Your goal =>
Would it be possible to write out each entry below exactly, without the pictures?

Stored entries
BEGIN

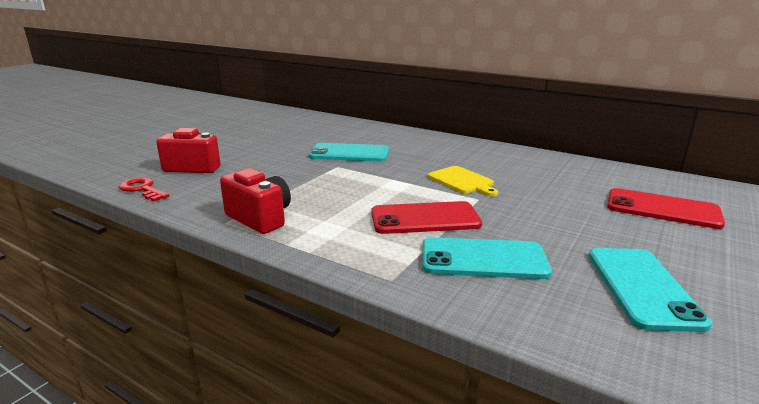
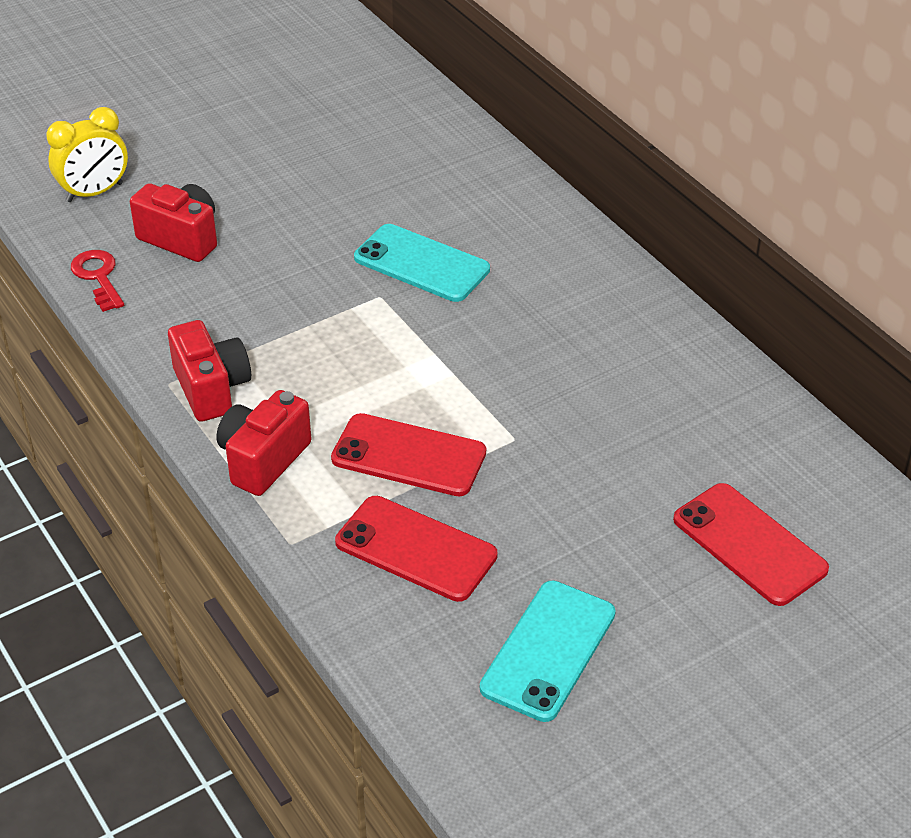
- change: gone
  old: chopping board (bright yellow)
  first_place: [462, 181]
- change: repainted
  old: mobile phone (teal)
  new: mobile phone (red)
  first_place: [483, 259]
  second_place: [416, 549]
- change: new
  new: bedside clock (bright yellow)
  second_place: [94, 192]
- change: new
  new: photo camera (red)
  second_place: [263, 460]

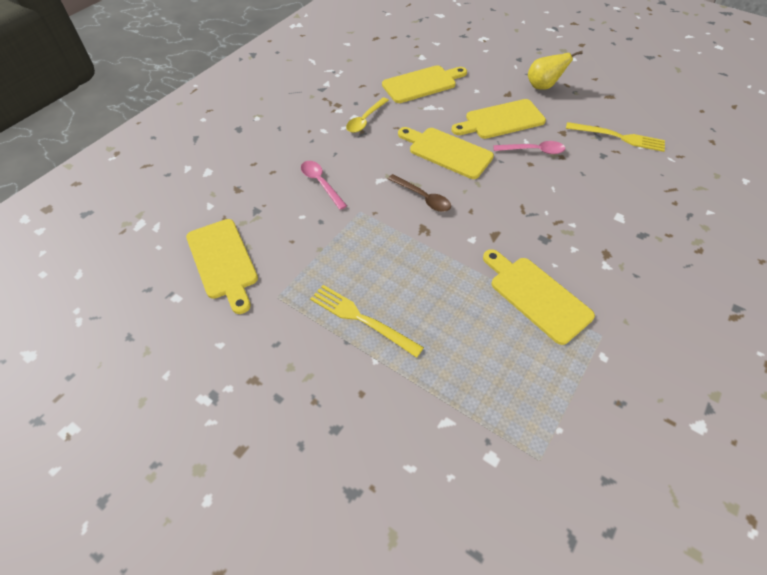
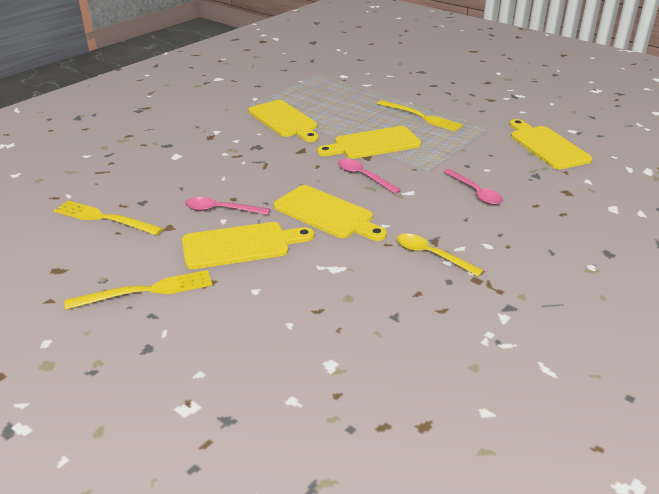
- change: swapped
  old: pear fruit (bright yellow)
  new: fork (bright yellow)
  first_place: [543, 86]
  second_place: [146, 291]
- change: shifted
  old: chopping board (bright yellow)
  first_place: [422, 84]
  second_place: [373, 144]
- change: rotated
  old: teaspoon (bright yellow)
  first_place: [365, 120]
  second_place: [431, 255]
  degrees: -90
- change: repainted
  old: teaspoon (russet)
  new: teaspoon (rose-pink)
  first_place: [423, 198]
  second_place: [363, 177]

END

Answer box =>
- change: gone
  old: chopping board (bright yellow)
  first_place: [462, 181]
- change: repainted
  old: mobile phone (teal)
  new: mobile phone (red)
  first_place: [483, 259]
  second_place: [416, 549]
- change: new
  new: bedside clock (bright yellow)
  second_place: [94, 192]
- change: new
  new: photo camera (red)
  second_place: [263, 460]

- change: swapped
  old: pear fruit (bright yellow)
  new: fork (bright yellow)
  first_place: [543, 86]
  second_place: [146, 291]
- change: shifted
  old: chopping board (bright yellow)
  first_place: [422, 84]
  second_place: [373, 144]
- change: rotated
  old: teaspoon (bright yellow)
  first_place: [365, 120]
  second_place: [431, 255]
  degrees: -90
- change: repainted
  old: teaspoon (russet)
  new: teaspoon (rose-pink)
  first_place: [423, 198]
  second_place: [363, 177]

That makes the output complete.